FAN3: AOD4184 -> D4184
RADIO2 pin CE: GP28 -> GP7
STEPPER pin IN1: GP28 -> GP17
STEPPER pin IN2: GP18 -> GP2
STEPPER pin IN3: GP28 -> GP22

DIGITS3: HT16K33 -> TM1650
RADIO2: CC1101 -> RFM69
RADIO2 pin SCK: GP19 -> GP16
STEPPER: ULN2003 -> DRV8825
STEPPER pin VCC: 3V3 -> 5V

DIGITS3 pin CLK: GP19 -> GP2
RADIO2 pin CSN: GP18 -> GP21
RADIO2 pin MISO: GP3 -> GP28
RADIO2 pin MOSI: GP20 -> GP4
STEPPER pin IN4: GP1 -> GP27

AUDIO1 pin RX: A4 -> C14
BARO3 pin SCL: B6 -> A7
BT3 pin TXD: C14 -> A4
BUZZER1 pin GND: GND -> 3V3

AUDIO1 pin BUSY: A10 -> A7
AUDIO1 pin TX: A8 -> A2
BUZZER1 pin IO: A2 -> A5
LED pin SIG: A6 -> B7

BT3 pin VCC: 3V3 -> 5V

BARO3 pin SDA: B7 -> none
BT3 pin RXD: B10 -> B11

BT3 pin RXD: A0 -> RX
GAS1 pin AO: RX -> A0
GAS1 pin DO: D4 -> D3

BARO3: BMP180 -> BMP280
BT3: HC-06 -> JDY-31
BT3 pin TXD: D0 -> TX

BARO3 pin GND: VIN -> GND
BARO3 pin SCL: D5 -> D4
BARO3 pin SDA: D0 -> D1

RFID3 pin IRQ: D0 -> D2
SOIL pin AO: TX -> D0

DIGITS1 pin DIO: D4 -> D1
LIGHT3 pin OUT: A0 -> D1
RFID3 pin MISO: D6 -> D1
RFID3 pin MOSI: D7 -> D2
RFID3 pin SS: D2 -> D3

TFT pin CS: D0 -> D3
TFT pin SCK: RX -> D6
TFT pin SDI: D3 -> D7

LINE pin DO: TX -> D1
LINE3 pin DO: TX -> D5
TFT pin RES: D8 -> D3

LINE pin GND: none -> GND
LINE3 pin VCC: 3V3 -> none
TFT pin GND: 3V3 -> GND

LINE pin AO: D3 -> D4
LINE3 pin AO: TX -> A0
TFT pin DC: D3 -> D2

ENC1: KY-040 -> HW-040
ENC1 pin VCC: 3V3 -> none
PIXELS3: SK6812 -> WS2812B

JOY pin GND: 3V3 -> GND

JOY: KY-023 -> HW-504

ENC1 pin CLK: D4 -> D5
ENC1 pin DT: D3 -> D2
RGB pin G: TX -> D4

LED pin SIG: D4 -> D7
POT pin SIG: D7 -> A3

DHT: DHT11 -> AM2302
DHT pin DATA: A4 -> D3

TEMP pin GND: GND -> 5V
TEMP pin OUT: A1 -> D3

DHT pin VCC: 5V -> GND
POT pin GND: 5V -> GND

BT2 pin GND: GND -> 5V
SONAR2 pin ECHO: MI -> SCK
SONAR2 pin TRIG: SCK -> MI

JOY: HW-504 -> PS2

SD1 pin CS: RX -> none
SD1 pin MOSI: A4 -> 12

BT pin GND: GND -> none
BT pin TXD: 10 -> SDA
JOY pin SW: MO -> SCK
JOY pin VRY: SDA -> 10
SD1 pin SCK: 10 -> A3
++++
WHAT YOU NEED TO DO ▸ Retype the records in their entirety, matching each one exactly.

RESPONSE TO THIS TASK ▸
FAN3: AOD4184 -> D4184
RADIO2 pin CE: GP28 -> GP7
STEPPER pin IN1: GP28 -> GP17
STEPPER pin IN2: GP18 -> GP2
STEPPER pin IN3: GP28 -> GP22

DIGITS3: HT16K33 -> TM1650
RADIO2: CC1101 -> RFM69
RADIO2 pin SCK: GP19 -> GP16
STEPPER: ULN2003 -> DRV8825
STEPPER pin VCC: 3V3 -> 5V

DIGITS3 pin CLK: GP19 -> GP2
RADIO2 pin CSN: GP18 -> GP21
RADIO2 pin MISO: GP3 -> GP28
RADIO2 pin MOSI: GP20 -> GP4
STEPPER pin IN4: GP1 -> GP27

AUDIO1 pin RX: A4 -> C14
BARO3 pin SCL: B6 -> A7
BT3 pin TXD: C14 -> A4
BUZZER1 pin GND: GND -> 3V3

AUDIO1 pin BUSY: A10 -> A7
AUDIO1 pin TX: A8 -> A2
BUZZER1 pin IO: A2 -> A5
LED pin SIG: A6 -> B7

BT3 pin VCC: 3V3 -> 5V

BARO3 pin SDA: B7 -> none
BT3 pin RXD: B10 -> B11

BT3 pin RXD: A0 -> RX
GAS1 pin AO: RX -> A0
GAS1 pin DO: D4 -> D3

BARO3: BMP180 -> BMP280
BT3: HC-06 -> JDY-31
BT3 pin TXD: D0 -> TX

BARO3 pin GND: VIN -> GND
BARO3 pin SCL: D5 -> D4
BARO3 pin SDA: D0 -> D1

RFID3 pin IRQ: D0 -> D2
SOIL pin AO: TX -> D0

DIGITS1 pin DIO: D4 -> D1
LIGHT3 pin OUT: A0 -> D1
RFID3 pin MISO: D6 -> D1
RFID3 pin MOSI: D7 -> D2
RFID3 pin SS: D2 -> D3

TFT pin CS: D0 -> D3
TFT pin SCK: RX -> D6
TFT pin SDI: D3 -> D7

LINE pin DO: TX -> D1
LINE3 pin DO: TX -> D5
TFT pin RES: D8 -> D3

LINE pin GND: none -> GND
LINE3 pin VCC: 3V3 -> none
TFT pin GND: 3V3 -> GND

LINE pin AO: D3 -> D4
LINE3 pin AO: TX -> A0
TFT pin DC: D3 -> D2

ENC1: KY-040 -> HW-040
ENC1 pin VCC: 3V3 -> none
PIXELS3: SK6812 -> WS2812B

JOY pin GND: 3V3 -> GND

JOY: KY-023 -> HW-504

ENC1 pin CLK: D4 -> D5
ENC1 pin DT: D3 -> D2
RGB pin G: TX -> D4

LED pin SIG: D4 -> D7
POT pin SIG: D7 -> A3

DHT: DHT11 -> AM2302
DHT pin DATA: A4 -> D3

TEMP pin GND: GND -> 5V
TEMP pin OUT: A1 -> D3

DHT pin VCC: 5V -> GND
POT pin GND: 5V -> GND

BT2 pin GND: GND -> 5V
SONAR2 pin ECHO: MI -> SCK
SONAR2 pin TRIG: SCK -> MI

JOY: HW-504 -> PS2

SD1 pin CS: RX -> none
SD1 pin MOSI: A4 -> 12

BT pin GND: GND -> none
BT pin TXD: 10 -> SDA
JOY pin SW: MO -> SCK
JOY pin VRY: SDA -> 10
SD1 pin SCK: 10 -> A3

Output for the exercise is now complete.